TASK PROMPT: Search the entries below for the word "size", then copy each line in which it is found.

■ ■ ■ ■ ■

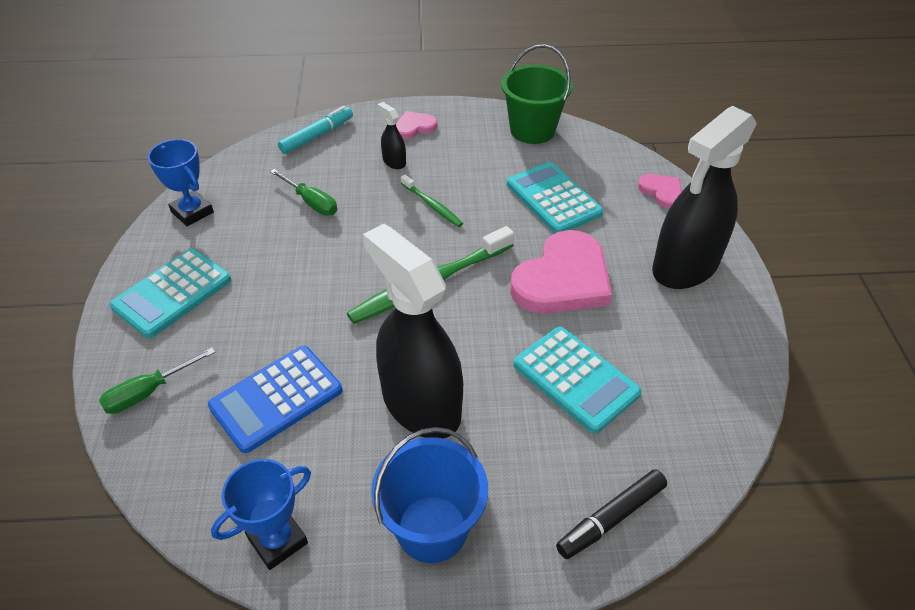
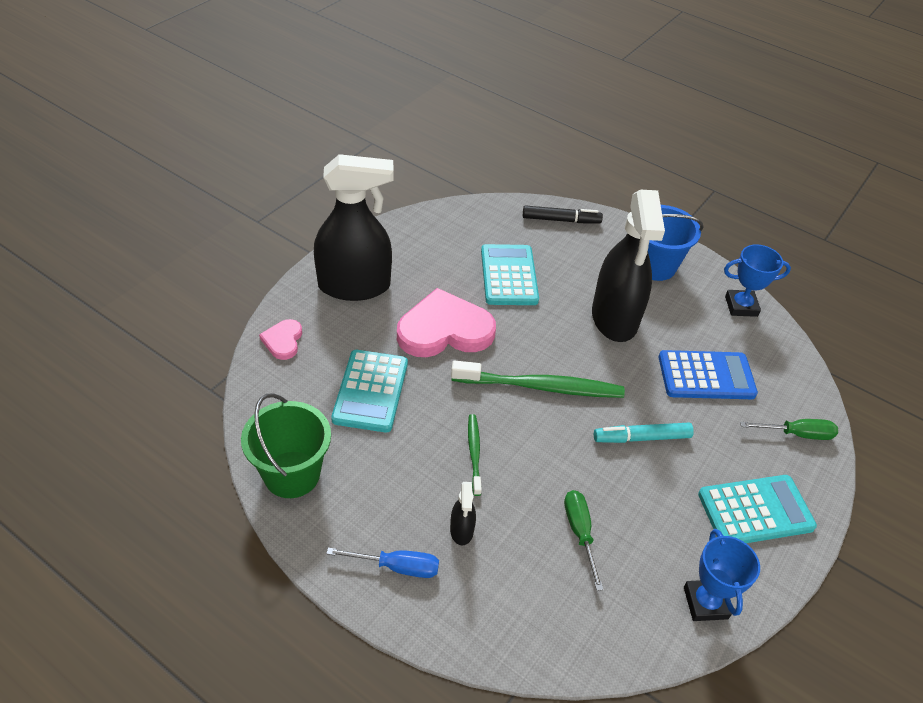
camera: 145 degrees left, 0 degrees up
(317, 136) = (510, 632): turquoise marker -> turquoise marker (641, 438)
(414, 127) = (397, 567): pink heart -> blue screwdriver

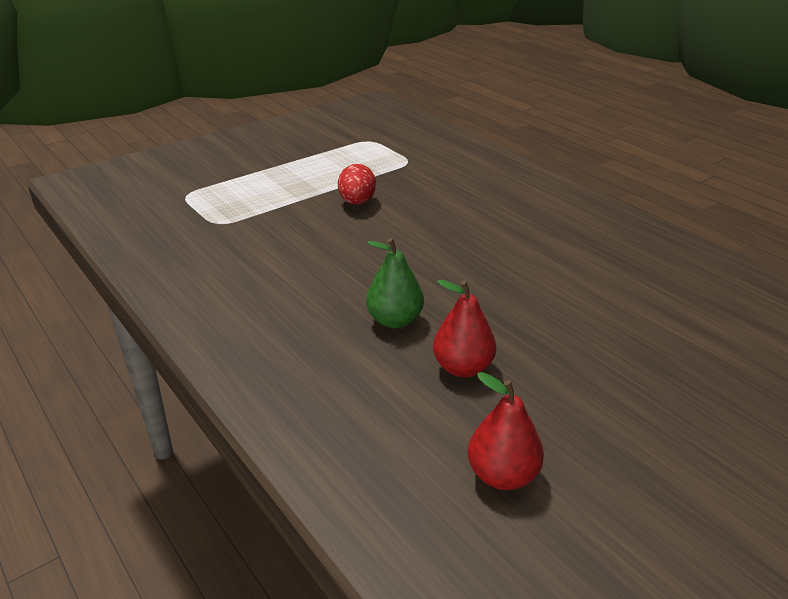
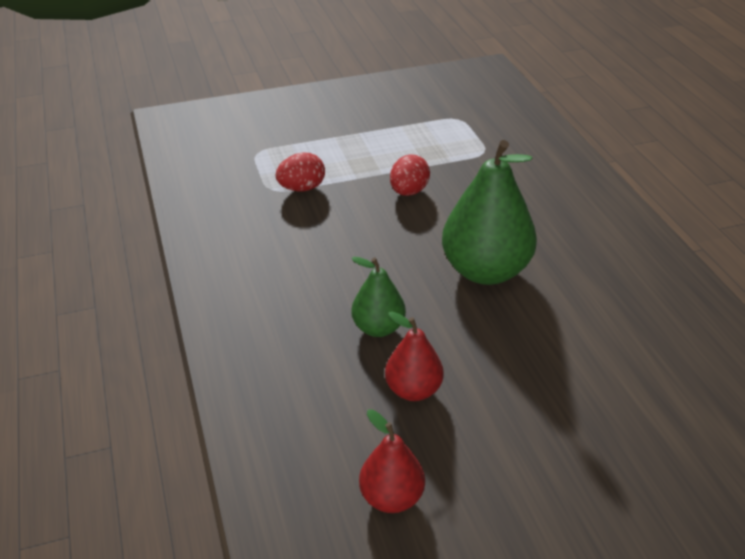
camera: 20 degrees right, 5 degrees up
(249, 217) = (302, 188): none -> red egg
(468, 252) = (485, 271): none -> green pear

■ ■ ■ ■ ■

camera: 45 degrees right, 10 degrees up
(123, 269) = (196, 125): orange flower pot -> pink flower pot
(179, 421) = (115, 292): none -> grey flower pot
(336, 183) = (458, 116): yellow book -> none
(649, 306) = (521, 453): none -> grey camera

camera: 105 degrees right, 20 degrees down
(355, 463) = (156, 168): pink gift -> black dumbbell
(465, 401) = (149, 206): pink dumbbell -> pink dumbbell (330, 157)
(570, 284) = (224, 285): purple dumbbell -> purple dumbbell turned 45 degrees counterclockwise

■ ■ ■ ■ ■

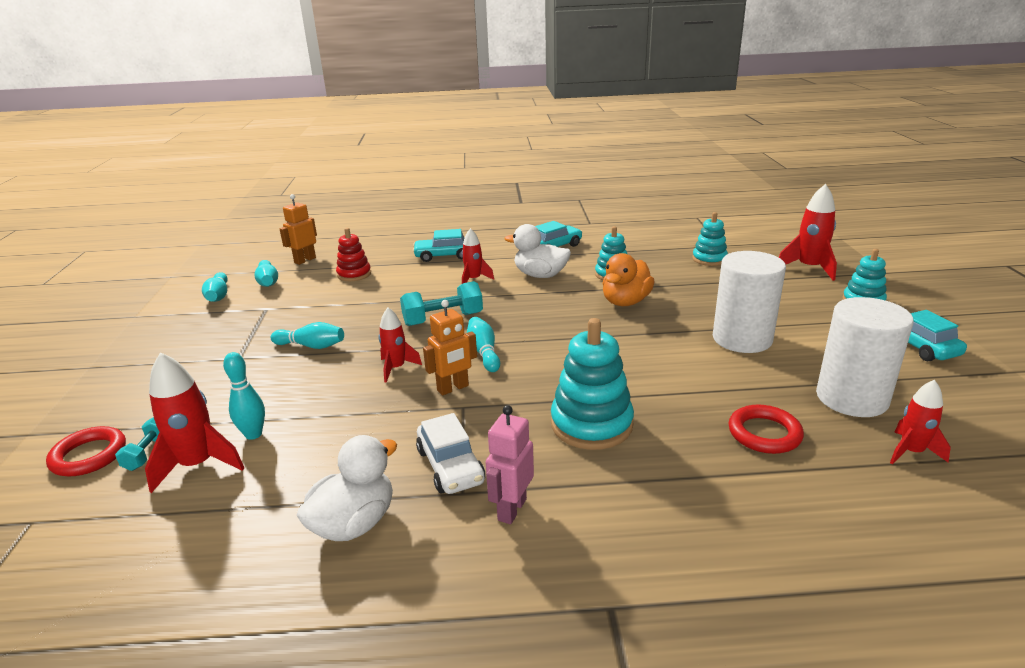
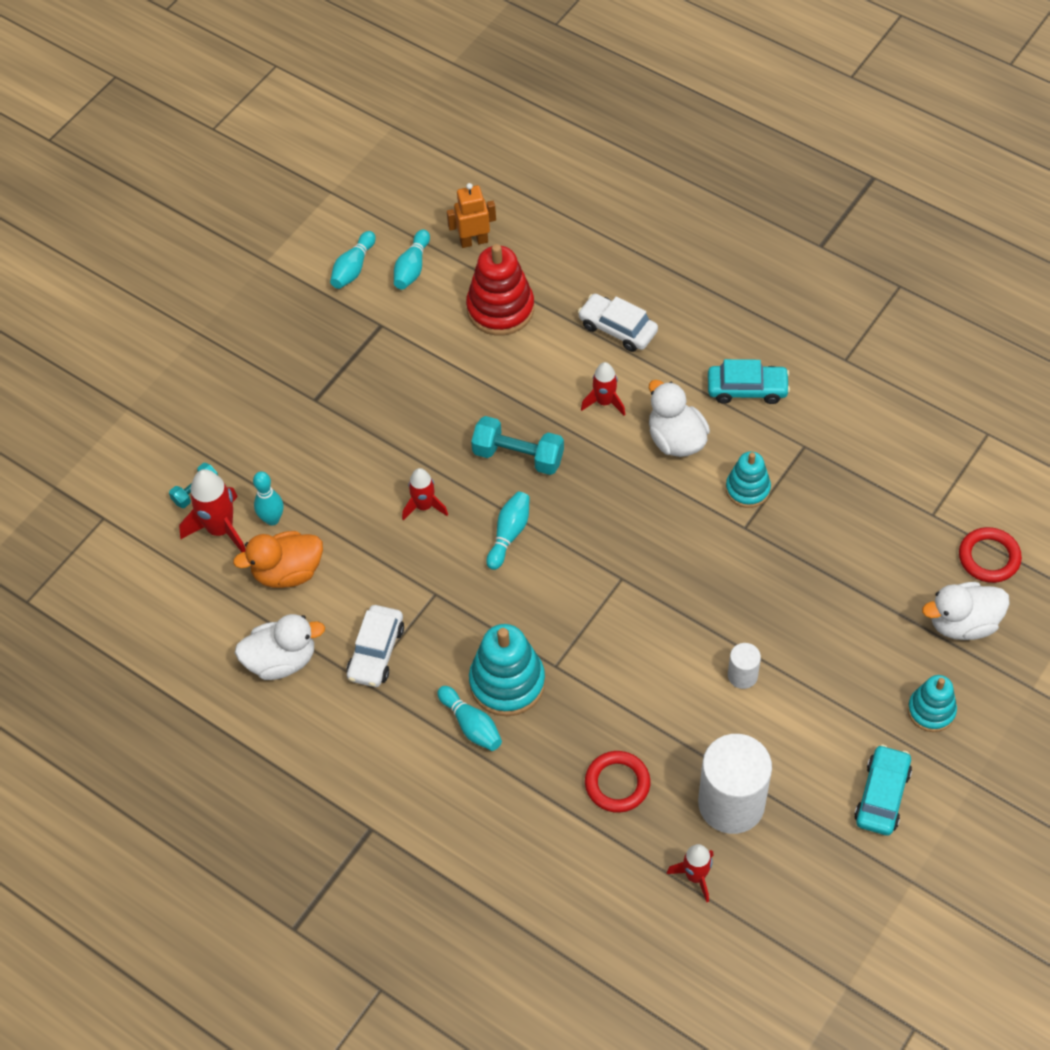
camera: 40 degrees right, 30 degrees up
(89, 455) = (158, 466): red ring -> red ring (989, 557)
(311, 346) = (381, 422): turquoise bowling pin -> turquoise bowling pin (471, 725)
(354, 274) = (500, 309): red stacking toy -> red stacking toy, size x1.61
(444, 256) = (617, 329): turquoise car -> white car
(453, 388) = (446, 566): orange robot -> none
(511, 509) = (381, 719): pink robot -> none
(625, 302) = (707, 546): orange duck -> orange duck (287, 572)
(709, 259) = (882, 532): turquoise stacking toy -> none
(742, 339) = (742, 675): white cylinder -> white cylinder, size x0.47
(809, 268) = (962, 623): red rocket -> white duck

■ ■ ■ ■ ■

TASK RESPONSE:
(354, 274) = (500, 309): red stacking toy -> red stacking toy, size x1.61
(742, 339) = (742, 675): white cylinder -> white cylinder, size x0.47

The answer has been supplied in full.